[Object change descriptions]
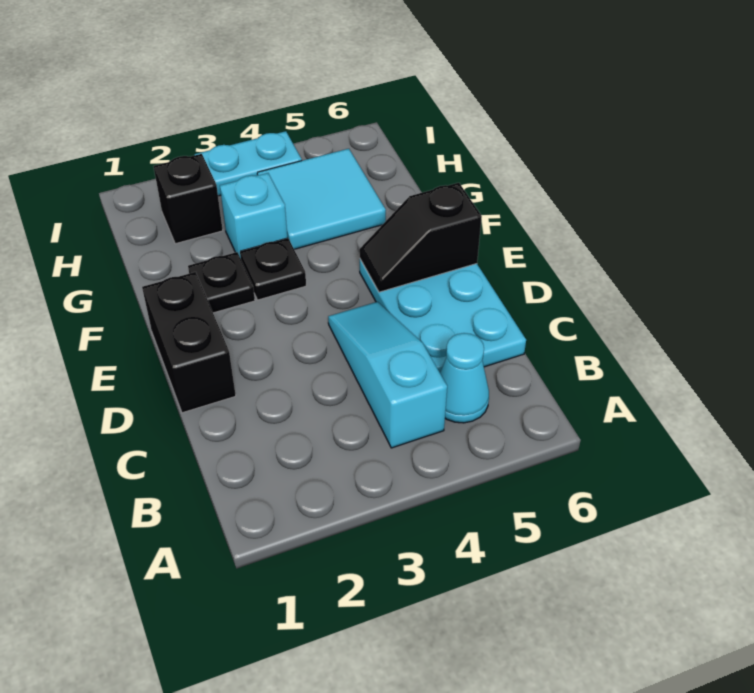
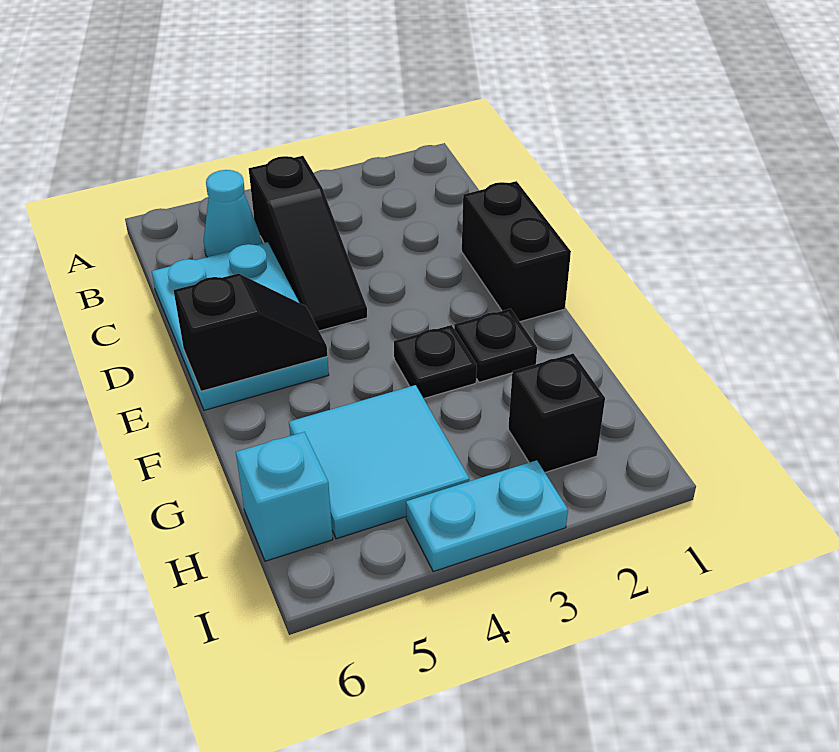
cyan 1x3 slope [328,302,447,448] -> black 1x3 slope [249,156,367,331]
cyan 1x1 brick [220,173,287,258] -> cyan 1x1 brick moved to [236,432,333,561]

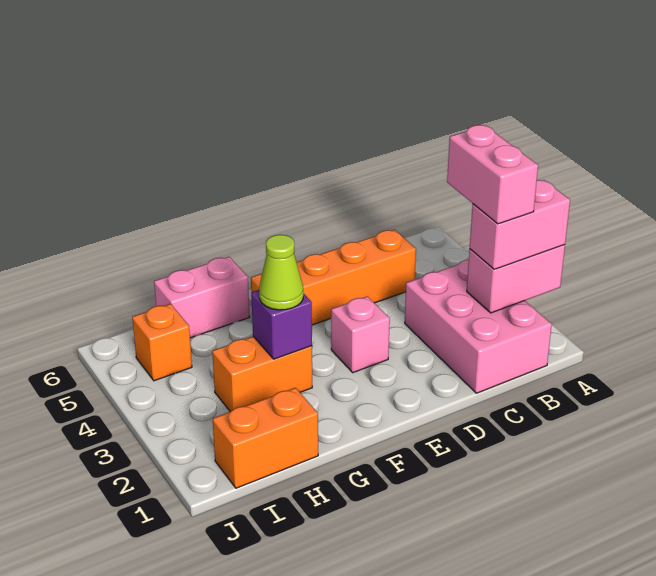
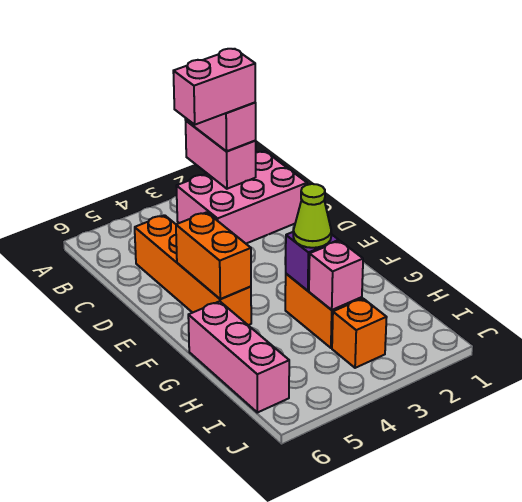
pink 1x1 brick [331,296,390,373] -> pink 1x1 brick moved to [309,241,363,310]
pink 1x2 brick [154,257,250,338] -> pink 1x3 brick [188,301,289,413]
orange 1x2 brick [212,388,318,488] -> orange 1x2 brick moved to [176,212,251,299]
orange 1x1 brick [132,304,192,381] -> orange 1x1 brick moved to [332,298,387,368]

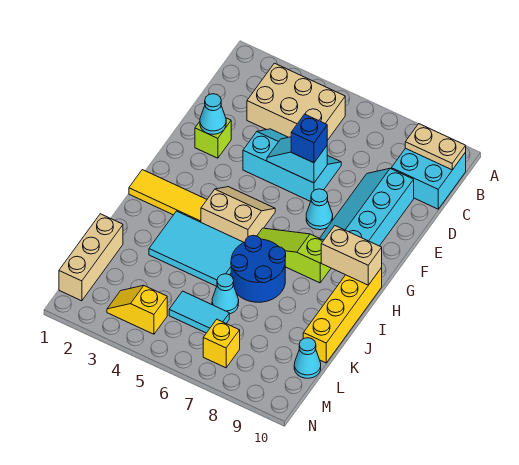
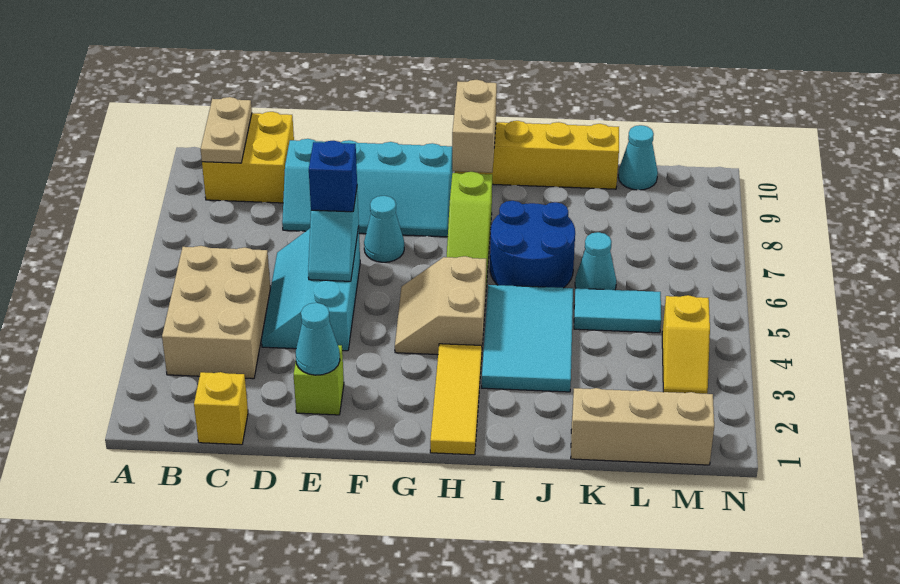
cyan 2x2 brick [391,148,466,209] -> yellow 2x2 brick [202,112,294,203]
cyan 1x2 tile [169,291,229,333] -> cyan 1x2 tile turned to [574,288,661,333]
yellow 1x1 brick [203,320,240,368] -> yellow 1x1 brick moved to [194,372,248,445]

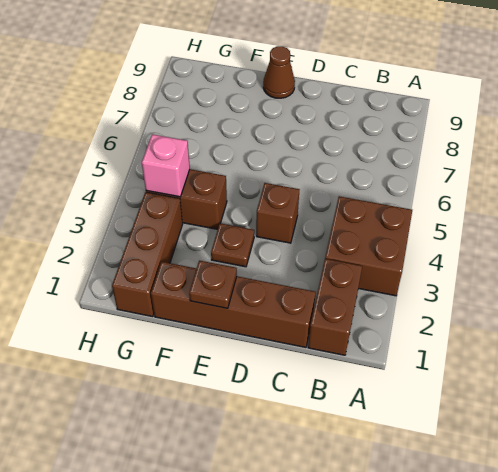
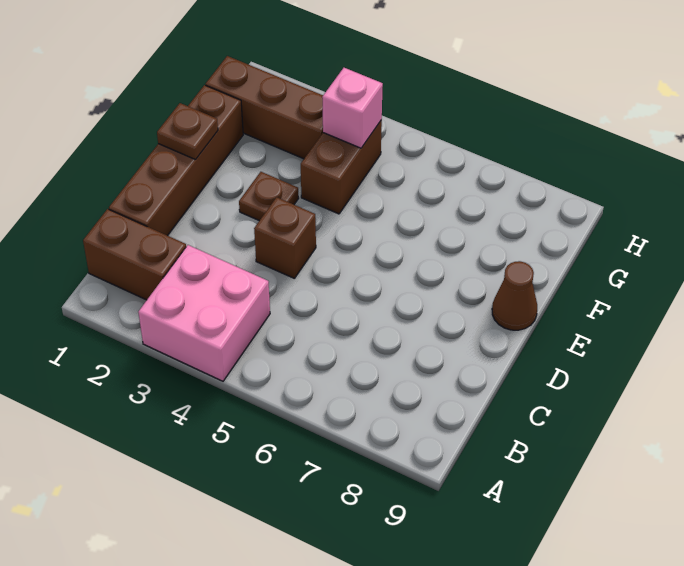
brown 2x2 brick [325,196,412,296] -> pink 2x2 brick [138,245,270,381]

Work instruction:
Examine the records and pull out every line where the string "orange" occurs.

Finished task:
orange 1x2 brick [212,388,318,488] -> orange 1x2 brick moved to [176,212,251,299]
orange 1x1 brick [132,304,192,381] -> orange 1x1 brick moved to [332,298,387,368]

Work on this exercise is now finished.